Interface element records

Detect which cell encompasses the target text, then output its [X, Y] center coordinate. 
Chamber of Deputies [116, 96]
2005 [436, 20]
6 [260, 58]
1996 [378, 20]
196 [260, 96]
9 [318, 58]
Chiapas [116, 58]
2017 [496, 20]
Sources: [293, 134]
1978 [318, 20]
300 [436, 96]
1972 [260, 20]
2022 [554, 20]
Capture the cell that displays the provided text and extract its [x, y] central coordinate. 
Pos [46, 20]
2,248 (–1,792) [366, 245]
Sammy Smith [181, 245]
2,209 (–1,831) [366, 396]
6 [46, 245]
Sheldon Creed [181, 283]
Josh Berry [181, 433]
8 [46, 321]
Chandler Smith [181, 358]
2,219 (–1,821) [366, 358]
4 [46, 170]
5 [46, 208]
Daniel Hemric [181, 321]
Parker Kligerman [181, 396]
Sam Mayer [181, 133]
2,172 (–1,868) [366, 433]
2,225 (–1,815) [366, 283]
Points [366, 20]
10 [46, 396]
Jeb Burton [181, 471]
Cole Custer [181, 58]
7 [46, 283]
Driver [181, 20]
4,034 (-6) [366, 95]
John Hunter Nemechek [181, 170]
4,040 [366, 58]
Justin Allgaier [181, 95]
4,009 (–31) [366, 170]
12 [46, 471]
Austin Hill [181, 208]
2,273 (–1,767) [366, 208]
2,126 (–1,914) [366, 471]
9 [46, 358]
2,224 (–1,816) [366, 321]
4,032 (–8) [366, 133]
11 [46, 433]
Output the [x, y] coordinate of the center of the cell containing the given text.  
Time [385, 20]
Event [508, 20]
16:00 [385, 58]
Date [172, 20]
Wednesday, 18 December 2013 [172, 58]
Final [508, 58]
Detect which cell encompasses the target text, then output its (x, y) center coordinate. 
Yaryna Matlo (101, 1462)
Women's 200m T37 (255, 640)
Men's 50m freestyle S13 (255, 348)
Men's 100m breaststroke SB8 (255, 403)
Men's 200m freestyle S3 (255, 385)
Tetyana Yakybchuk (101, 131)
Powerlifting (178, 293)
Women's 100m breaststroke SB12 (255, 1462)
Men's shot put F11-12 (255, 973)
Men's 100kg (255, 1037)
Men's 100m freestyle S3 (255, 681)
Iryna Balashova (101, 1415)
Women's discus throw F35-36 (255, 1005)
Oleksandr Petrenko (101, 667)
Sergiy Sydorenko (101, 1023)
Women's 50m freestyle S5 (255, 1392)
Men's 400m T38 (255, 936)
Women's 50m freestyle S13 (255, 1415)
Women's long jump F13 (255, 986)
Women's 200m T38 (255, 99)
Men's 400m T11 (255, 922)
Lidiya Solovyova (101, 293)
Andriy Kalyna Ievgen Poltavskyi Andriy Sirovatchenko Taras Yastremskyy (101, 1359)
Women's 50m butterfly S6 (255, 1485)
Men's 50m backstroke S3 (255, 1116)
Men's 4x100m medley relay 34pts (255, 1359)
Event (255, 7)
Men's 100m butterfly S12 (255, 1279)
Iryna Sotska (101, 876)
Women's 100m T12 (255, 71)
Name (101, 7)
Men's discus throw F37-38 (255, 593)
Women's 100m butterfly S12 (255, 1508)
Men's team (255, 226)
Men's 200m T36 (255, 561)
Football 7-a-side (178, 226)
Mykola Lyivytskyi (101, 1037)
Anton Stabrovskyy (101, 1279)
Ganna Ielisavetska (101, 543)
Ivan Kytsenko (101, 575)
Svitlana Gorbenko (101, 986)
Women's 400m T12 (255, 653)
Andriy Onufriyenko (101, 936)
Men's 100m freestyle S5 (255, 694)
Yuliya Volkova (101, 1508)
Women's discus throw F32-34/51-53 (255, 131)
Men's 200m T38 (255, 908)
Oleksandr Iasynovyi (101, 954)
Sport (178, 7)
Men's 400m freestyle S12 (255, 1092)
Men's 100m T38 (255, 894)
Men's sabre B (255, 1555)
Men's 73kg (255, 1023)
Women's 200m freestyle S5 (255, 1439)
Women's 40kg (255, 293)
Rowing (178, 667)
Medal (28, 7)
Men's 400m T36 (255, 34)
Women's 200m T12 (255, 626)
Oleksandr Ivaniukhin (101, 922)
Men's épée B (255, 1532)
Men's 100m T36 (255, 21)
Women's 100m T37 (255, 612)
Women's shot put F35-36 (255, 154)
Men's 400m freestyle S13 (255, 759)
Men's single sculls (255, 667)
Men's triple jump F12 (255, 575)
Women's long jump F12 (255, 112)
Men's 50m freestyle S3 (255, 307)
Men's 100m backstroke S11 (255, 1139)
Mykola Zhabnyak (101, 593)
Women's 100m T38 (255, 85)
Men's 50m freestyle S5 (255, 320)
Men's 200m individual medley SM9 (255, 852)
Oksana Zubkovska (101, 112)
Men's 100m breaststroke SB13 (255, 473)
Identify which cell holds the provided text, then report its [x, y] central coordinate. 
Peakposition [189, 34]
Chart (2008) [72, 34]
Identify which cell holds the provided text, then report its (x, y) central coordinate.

→ **Task to complete**
Can you write out all of the material above, line for line, without changing a single character?

→ **Solution to the exercise**
Detect which cell encompasses the target text, then output its [X, Y] center coordinate. 
Chamber of Deputies [116, 96]
2005 [436, 20]
6 [260, 58]
1996 [378, 20]
196 [260, 96]
9 [318, 58]
Chiapas [116, 58]
2017 [496, 20]
Sources: [293, 134]
1978 [318, 20]
300 [436, 96]
1972 [260, 20]
2022 [554, 20]
Capture the cell that displays the provided text and extract its [x, y] central coordinate. 
Pos [46, 20]
2,248 (–1,792) [366, 245]
Sammy Smith [181, 245]
2,209 (–1,831) [366, 396]
6 [46, 245]
Sheldon Creed [181, 283]
Josh Berry [181, 433]
8 [46, 321]
Chandler Smith [181, 358]
2,219 (–1,821) [366, 358]
4 [46, 170]
5 [46, 208]
Daniel Hemric [181, 321]
Parker Kligerman [181, 396]
Sam Mayer [181, 133]
2,172 (–1,868) [366, 433]
2,225 (–1,815) [366, 283]
Points [366, 20]
10 [46, 396]
Jeb Burton [181, 471]
Cole Custer [181, 58]
7 [46, 283]
Driver [181, 20]
4,034 (-6) [366, 95]
John Hunter Nemechek [181, 170]
4,040 [366, 58]
Justin Allgaier [181, 95]
4,009 (–31) [366, 170]
12 [46, 471]
Austin Hill [181, 208]
2,273 (–1,767) [366, 208]
2,126 (–1,914) [366, 471]
9 [46, 358]
2,224 (–1,816) [366, 321]
4,032 (–8) [366, 133]
11 [46, 433]
Output the [x, y] coordinate of the center of the cell containing the given text.  
Time [385, 20]
Event [508, 20]
16:00 [385, 58]
Date [172, 20]
Wednesday, 18 December 2013 [172, 58]
Final [508, 58]
Detect which cell encompasses the target text, then output its (x, y) center coordinate. 
Yaryna Matlo (101, 1462)
Women's 200m T37 (255, 640)
Men's 50m freestyle S13 (255, 348)
Men's 100m breaststroke SB8 (255, 403)
Men's 200m freestyle S3 (255, 385)
Tetyana Yakybchuk (101, 131)
Powerlifting (178, 293)
Women's 100m breaststroke SB12 (255, 1462)
Men's shot put F11-12 (255, 973)
Men's 100kg (255, 1037)
Men's 100m freestyle S3 (255, 681)
Iryna Balashova (101, 1415)
Women's discus throw F35-36 (255, 1005)
Oleksandr Petrenko (101, 667)
Sergiy Sydorenko (101, 1023)
Women's 50m freestyle S5 (255, 1392)
Men's 400m T38 (255, 936)
Women's 50m freestyle S13 (255, 1415)
Women's long jump F13 (255, 986)
Women's 200m T38 (255, 99)
Men's 400m T11 (255, 922)
Lidiya Solovyova (101, 293)
Andriy Kalyna Ievgen Poltavskyi Andriy Sirovatchenko Taras Yastremskyy (101, 1359)
Women's 50m butterfly S6 (255, 1485)
Men's 50m backstroke S3 (255, 1116)
Men's 4x100m medley relay 34pts (255, 1359)
Event (255, 7)
Men's 100m butterfly S12 (255, 1279)
Iryna Sotska (101, 876)
Women's 100m T12 (255, 71)
Name (101, 7)
Men's discus throw F37-38 (255, 593)
Women's 100m butterfly S12 (255, 1508)
Men's team (255, 226)
Men's 200m T36 (255, 561)
Football 7-a-side (178, 226)
Mykola Lyivytskyi (101, 1037)
Anton Stabrovskyy (101, 1279)
Ganna Ielisavetska (101, 543)
Ivan Kytsenko (101, 575)
Svitlana Gorbenko (101, 986)
Women's 400m T12 (255, 653)
Andriy Onufriyenko (101, 936)
Men's 100m freestyle S5 (255, 694)
Yuliya Volkova (101, 1508)
Women's discus throw F32-34/51-53 (255, 131)
Men's 200m T38 (255, 908)
Oleksandr Iasynovyi (101, 954)
Sport (178, 7)
Men's 400m freestyle S12 (255, 1092)
Men's 100m T38 (255, 894)
Men's sabre B (255, 1555)
Men's 73kg (255, 1023)
Women's 200m freestyle S5 (255, 1439)
Women's 40kg (255, 293)
Rowing (178, 667)
Medal (28, 7)
Men's 400m T36 (255, 34)
Women's 200m T12 (255, 626)
Oleksandr Ivaniukhin (101, 922)
Men's épée B (255, 1532)
Men's 100m T36 (255, 21)
Women's 100m T37 (255, 612)
Women's shot put F35-36 (255, 154)
Men's 400m freestyle S13 (255, 759)
Men's single sculls (255, 667)
Men's triple jump F12 (255, 575)
Women's long jump F12 (255, 112)
Men's 50m freestyle S3 (255, 307)
Men's 100m backstroke S11 (255, 1139)
Mykola Zhabnyak (101, 593)
Women's 100m T38 (255, 85)
Men's 50m freestyle S5 (255, 320)
Men's 200m individual medley SM9 (255, 852)
Oksana Zubkovska (101, 112)
Men's 100m breaststroke SB13 (255, 473)
Identify which cell holds the provided text, then report its [x, y] central coordinate. 
Peakposition [189, 34]
Chart (2008) [72, 34]
Identify which cell holds the provided text, then report its (x, y) central coordinate.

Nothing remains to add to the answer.